▶ [TASK OBJECTIVE]: The answer is the exact text of every line from the one that contains "account.docx: [54,239,77,269] ->" to the final line of the entries below, with pictures left out.

▶ [MATERIAL TO PROCESS]:
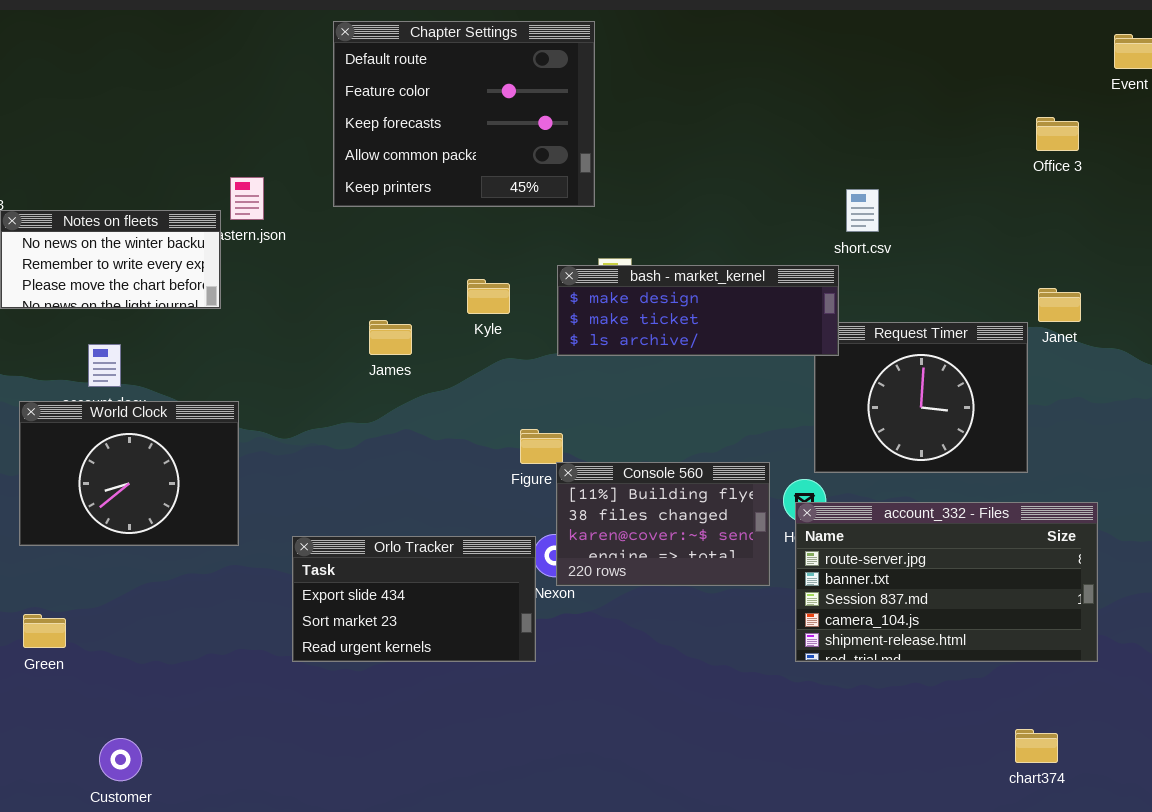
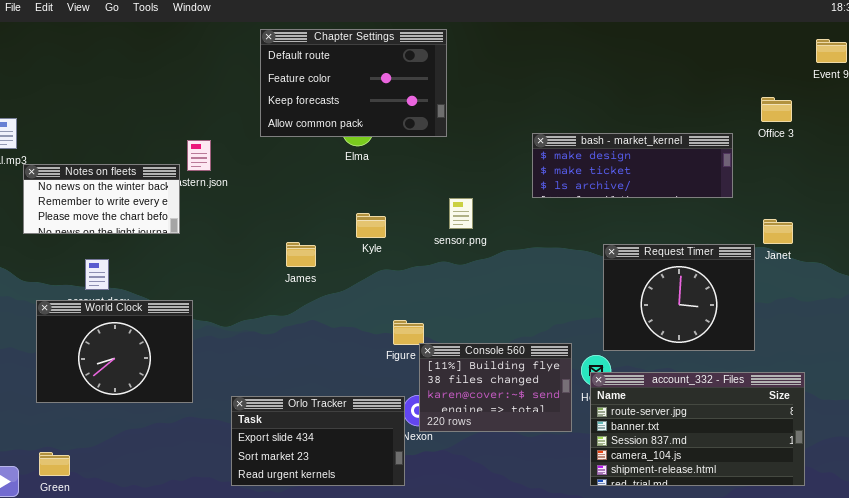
Chapter Settings: [333,21,595,207] -> [260,29,447,137], resized
bash - market_kernel: [557,265,839,356] -> [532,133,733,198], moved

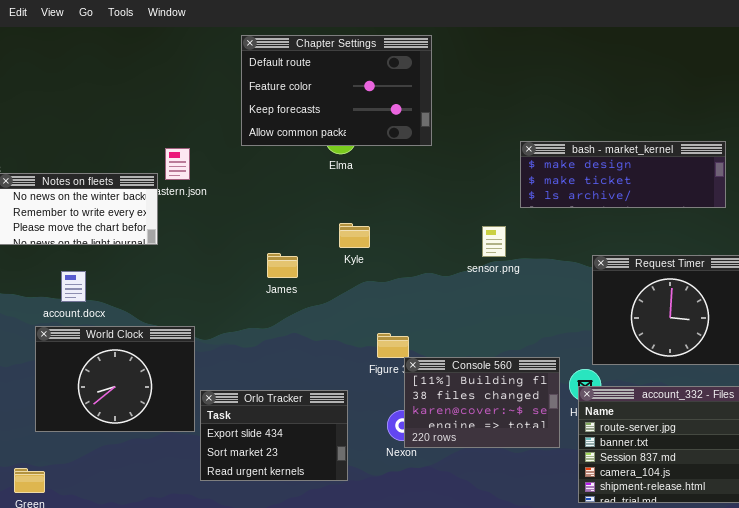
sensor.png: [449,198,473,229] -> [482,226,506,257], moved
World Clock: [36,300,193,403] -> [35,326,195,432], moved
Orlo Tracker: [231,396,405,486] -> [200,390,348,481], moved, resized

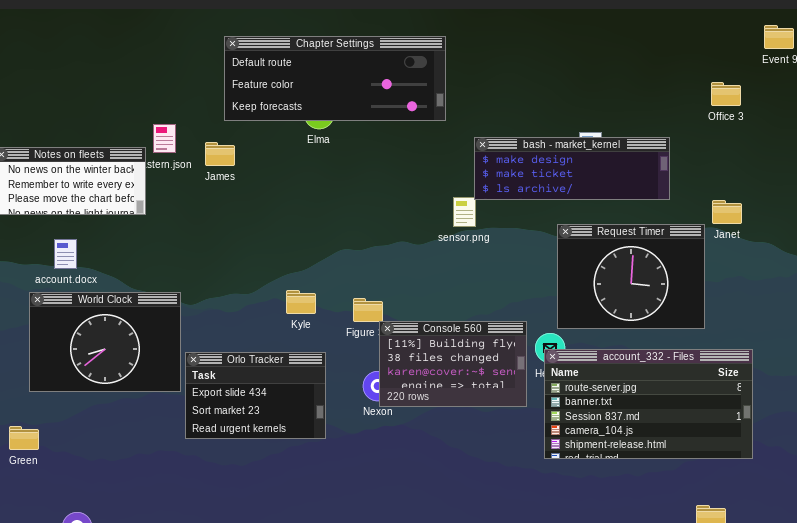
Chapter Settings: [241,35,432,146] -> [224,36,446,121], resized
bash - market_kernel: [520,141,726,208] -> [474,137,670,200], moved
Kyle: [339,223,370,248] -> [286,290,316,314], moved
James: [267,253,298,278] -> [205,142,235,166], moved

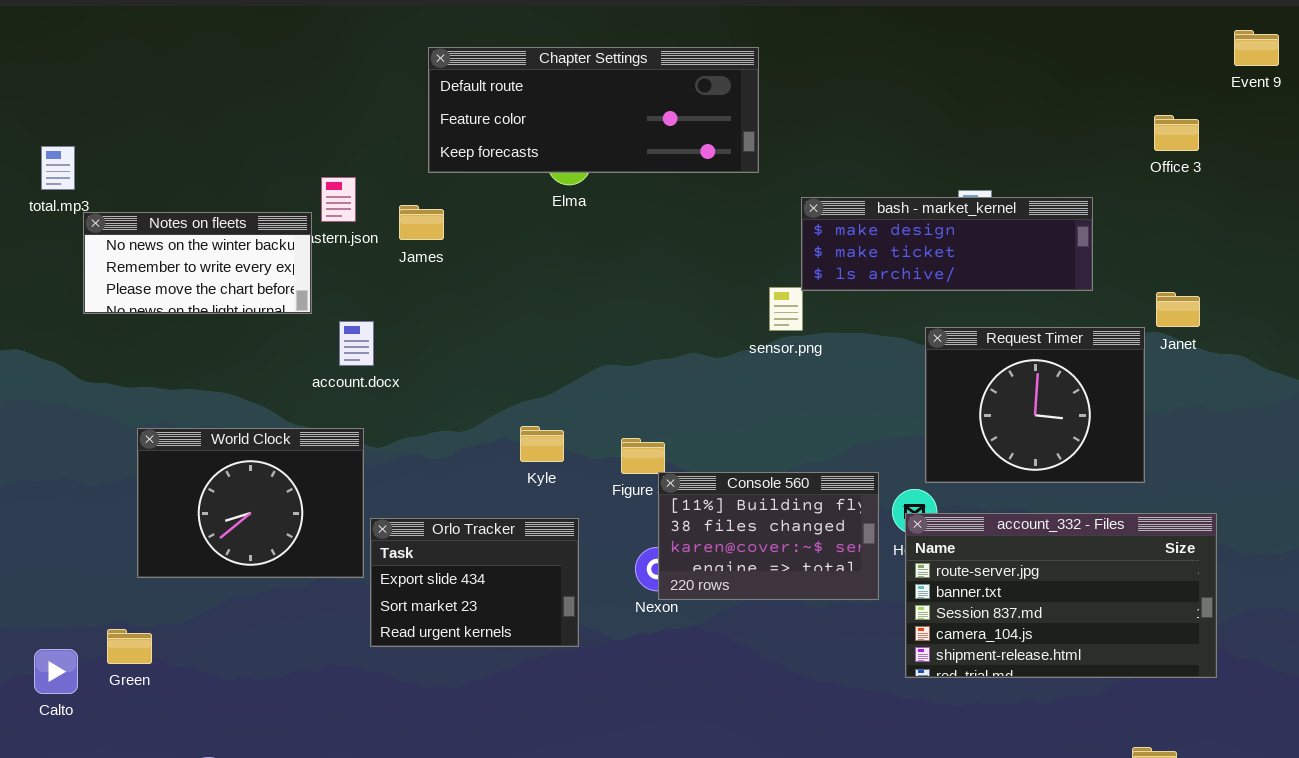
account.docx: [54,239,77,269] -> [339,321,374,366], moved

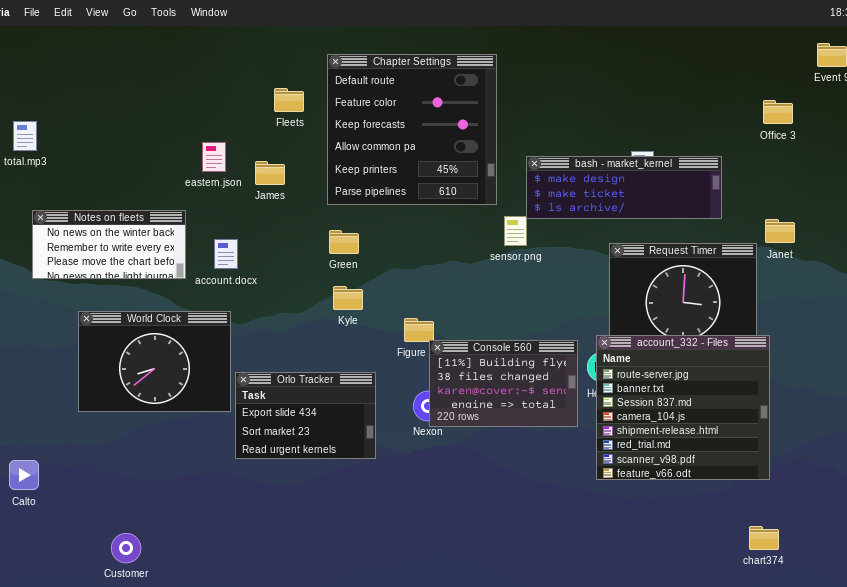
Chapter Settings: [428,47,759,173] -> [327,54,497,205], resized
Notes on fleets: [83,212,312,314] -> [32,210,186,279], moved
Kyle: [520,426,564,462] -> [333,286,363,310], moved
account_332 - Files: [905,513,1217,678] -> [596,335,770,480], resized
Green: [107,629,152,664] -> [329,230,359,254], moved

▶ [WRITTEN ANSWER]:
account.docx: [54,239,77,269] -> [339,321,374,366], moved

Chapter Settings: [428,47,759,173] -> [327,54,497,205], resized
Notes on fleets: [83,212,312,314] -> [32,210,186,279], moved
Kyle: [520,426,564,462] -> [333,286,363,310], moved
account_332 - Files: [905,513,1217,678] -> [596,335,770,480], resized
Green: [107,629,152,664] -> [329,230,359,254], moved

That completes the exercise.